TASK TO CARRY OUT: Copy the entries that appear below in full, leaving out any picture among them.

(Collection entries)
================
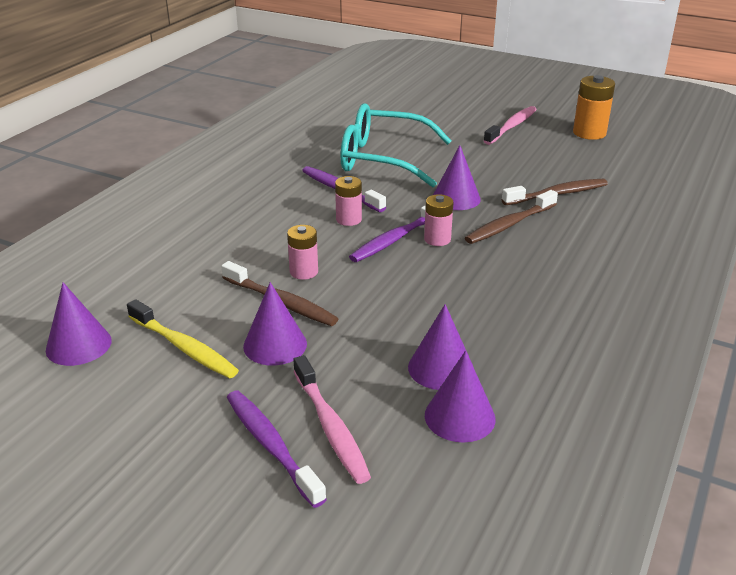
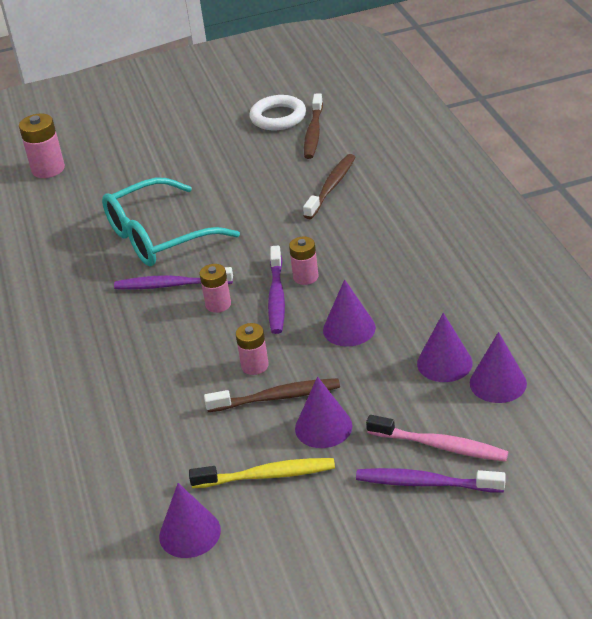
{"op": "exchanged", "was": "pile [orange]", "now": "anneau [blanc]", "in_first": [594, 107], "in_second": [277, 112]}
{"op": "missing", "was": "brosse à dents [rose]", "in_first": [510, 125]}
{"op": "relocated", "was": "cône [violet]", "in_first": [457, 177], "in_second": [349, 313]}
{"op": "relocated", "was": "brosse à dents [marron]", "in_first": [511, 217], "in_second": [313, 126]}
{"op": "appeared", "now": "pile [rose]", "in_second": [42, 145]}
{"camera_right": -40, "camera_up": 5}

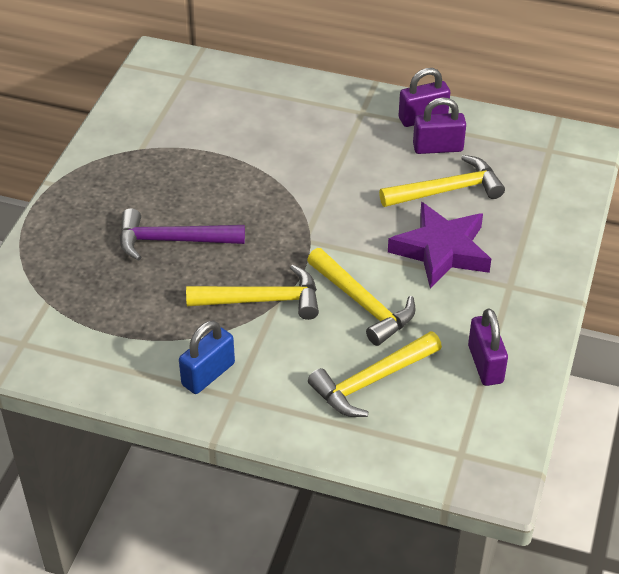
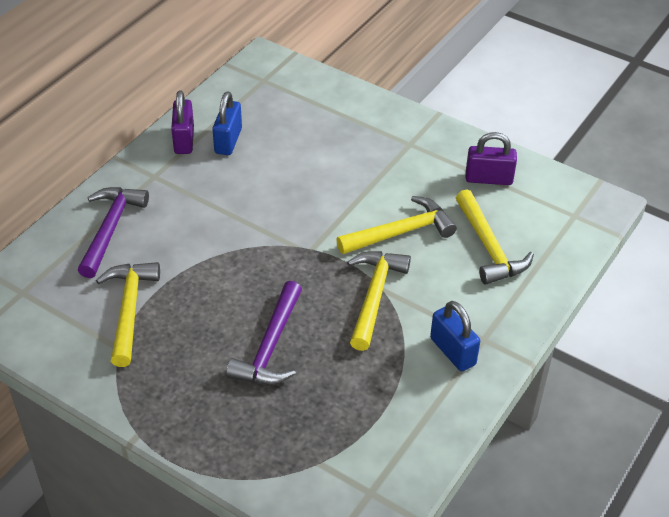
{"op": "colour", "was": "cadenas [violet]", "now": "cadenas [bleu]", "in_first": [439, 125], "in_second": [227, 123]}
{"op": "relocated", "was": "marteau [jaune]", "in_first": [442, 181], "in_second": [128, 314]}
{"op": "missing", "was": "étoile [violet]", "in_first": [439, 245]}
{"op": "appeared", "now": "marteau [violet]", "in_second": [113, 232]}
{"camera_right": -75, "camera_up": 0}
================
EXERCISE ANSWER:
{"op": "exchanged", "was": "pile [orange]", "now": "anneau [blanc]", "in_first": [594, 107], "in_second": [277, 112]}
{"op": "missing", "was": "brosse à dents [rose]", "in_first": [510, 125]}
{"op": "relocated", "was": "cône [violet]", "in_first": [457, 177], "in_second": [349, 313]}
{"op": "relocated", "was": "brosse à dents [marron]", "in_first": [511, 217], "in_second": [313, 126]}
{"op": "appeared", "now": "pile [rose]", "in_second": [42, 145]}
{"camera_right": -40, "camera_up": 5}

{"op": "colour", "was": "cadenas [violet]", "now": "cadenas [bleu]", "in_first": [439, 125], "in_second": [227, 123]}
{"op": "relocated", "was": "marteau [jaune]", "in_first": [442, 181], "in_second": [128, 314]}
{"op": "missing", "was": "étoile [violet]", "in_first": [439, 245]}
{"op": "appeared", "now": "marteau [violet]", "in_second": [113, 232]}
{"camera_right": -75, "camera_up": 0}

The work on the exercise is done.